• **What you are asked to do**:
Take the line containing "zoguza (blue) 769, 291" and each line after it through the end of the data below, and return them exactly, minus any pictures.
+===+
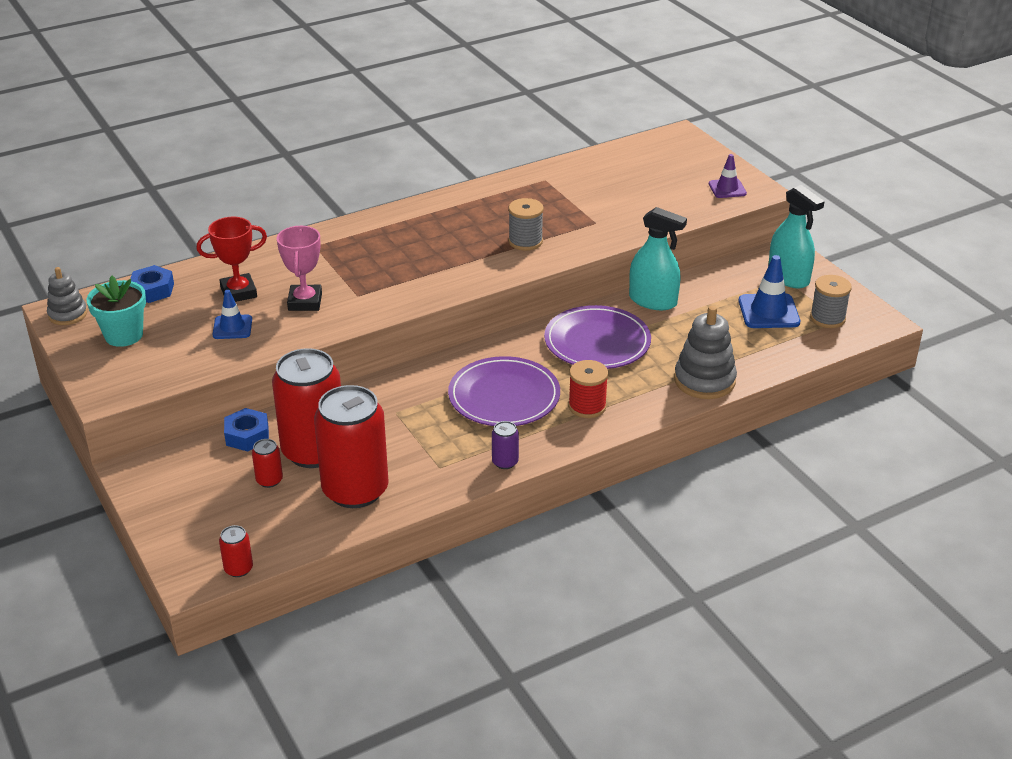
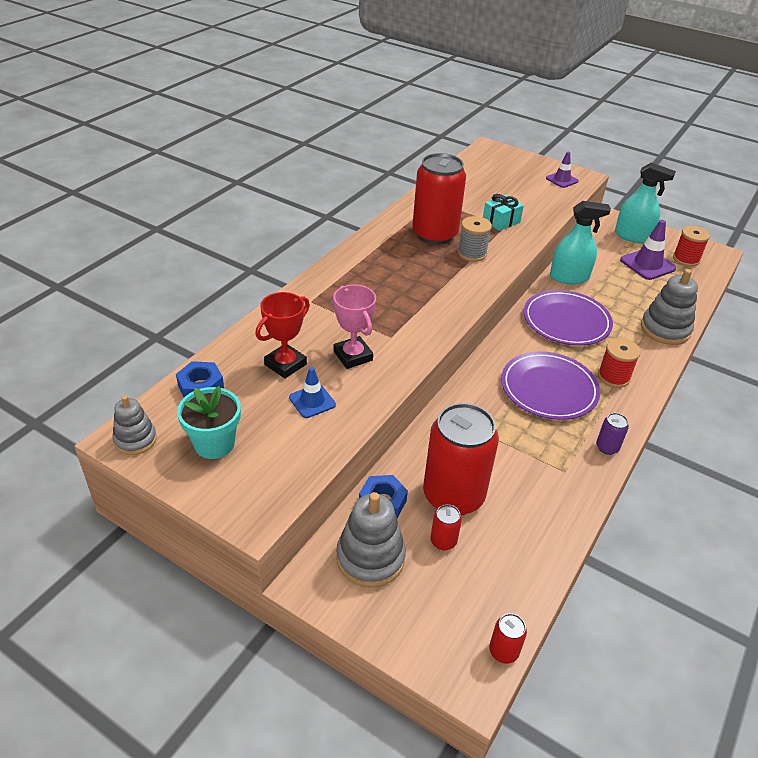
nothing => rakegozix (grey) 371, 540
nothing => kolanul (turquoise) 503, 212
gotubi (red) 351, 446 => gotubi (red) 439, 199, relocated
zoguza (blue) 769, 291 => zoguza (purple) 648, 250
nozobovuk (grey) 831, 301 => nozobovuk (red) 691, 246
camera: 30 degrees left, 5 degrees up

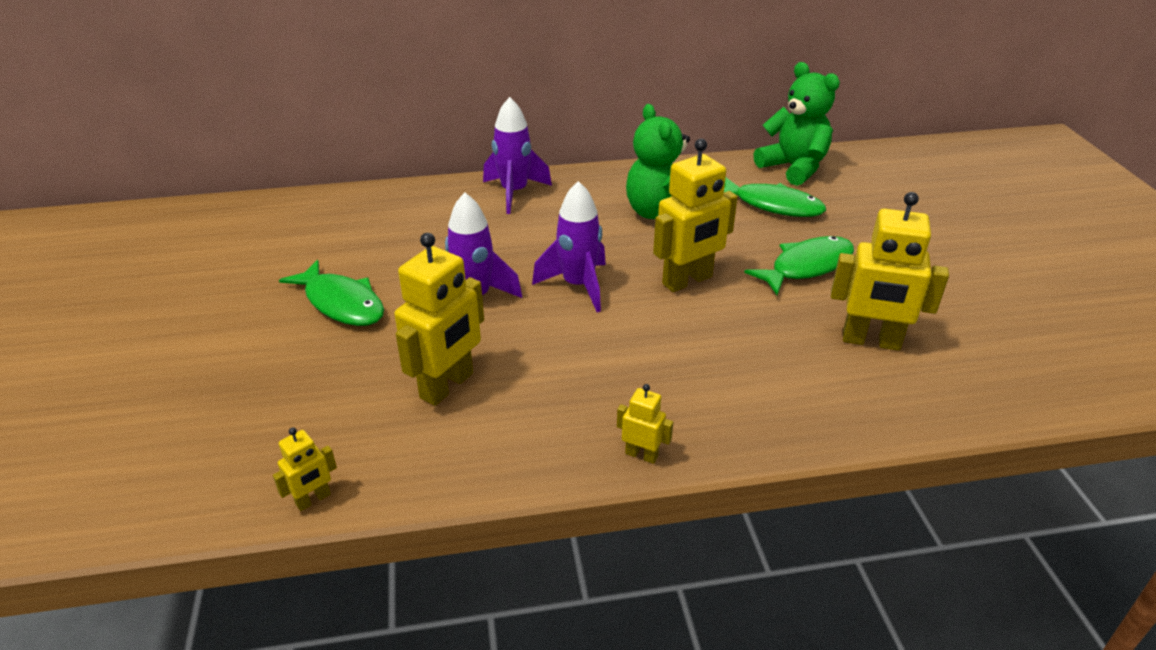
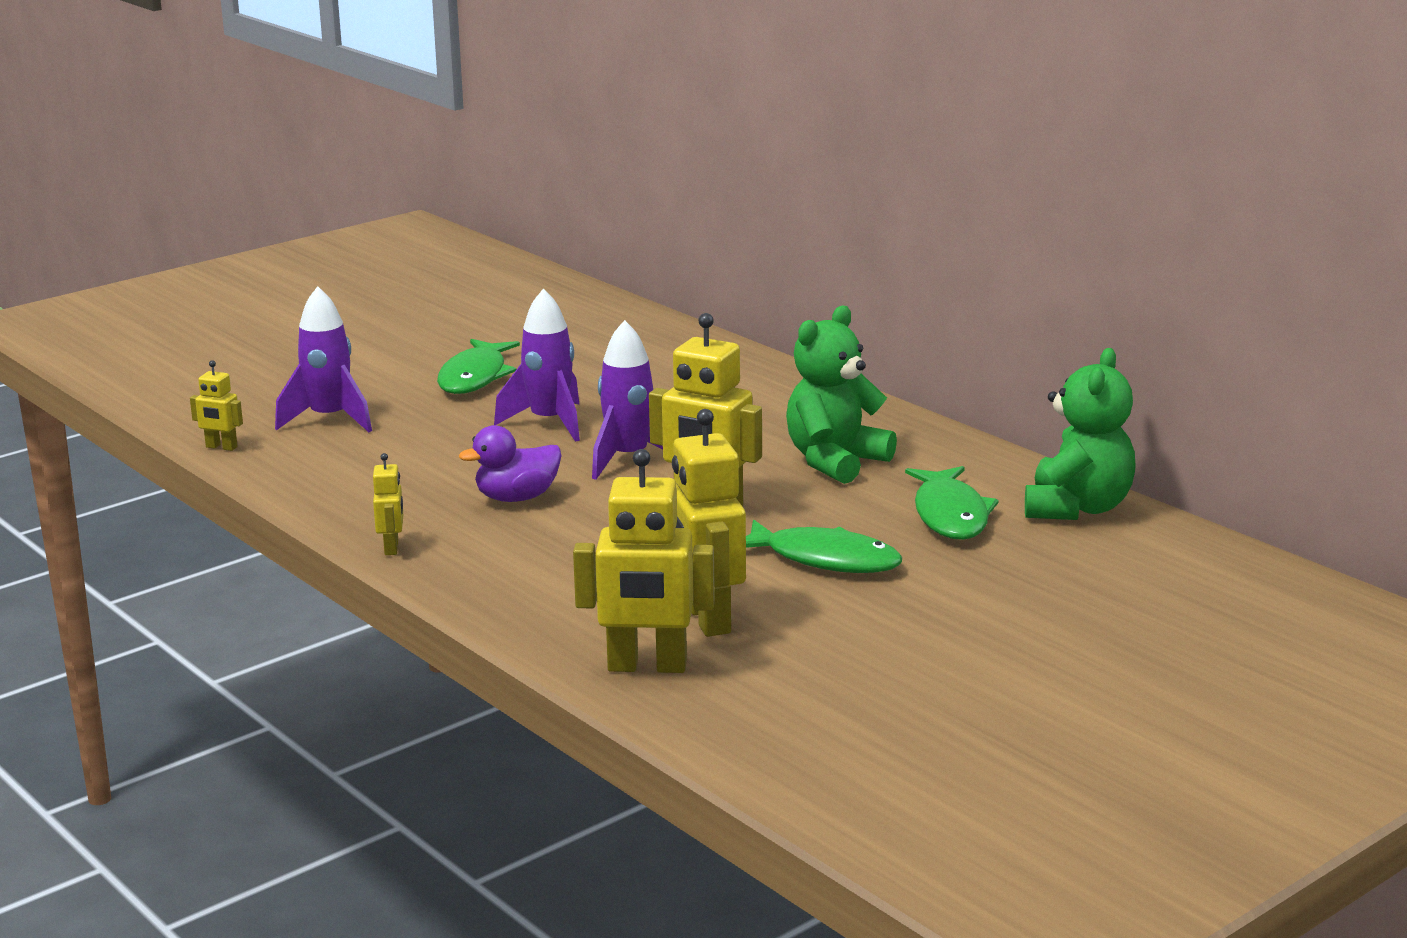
nothing =>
+===+
• **Output for this exercise**:
zoguza (blue) 769, 291 => zoguza (purple) 648, 250
nozobovuk (grey) 831, 301 => nozobovuk (red) 691, 246
camera: 30 degrees left, 5 degrees up

nothing =>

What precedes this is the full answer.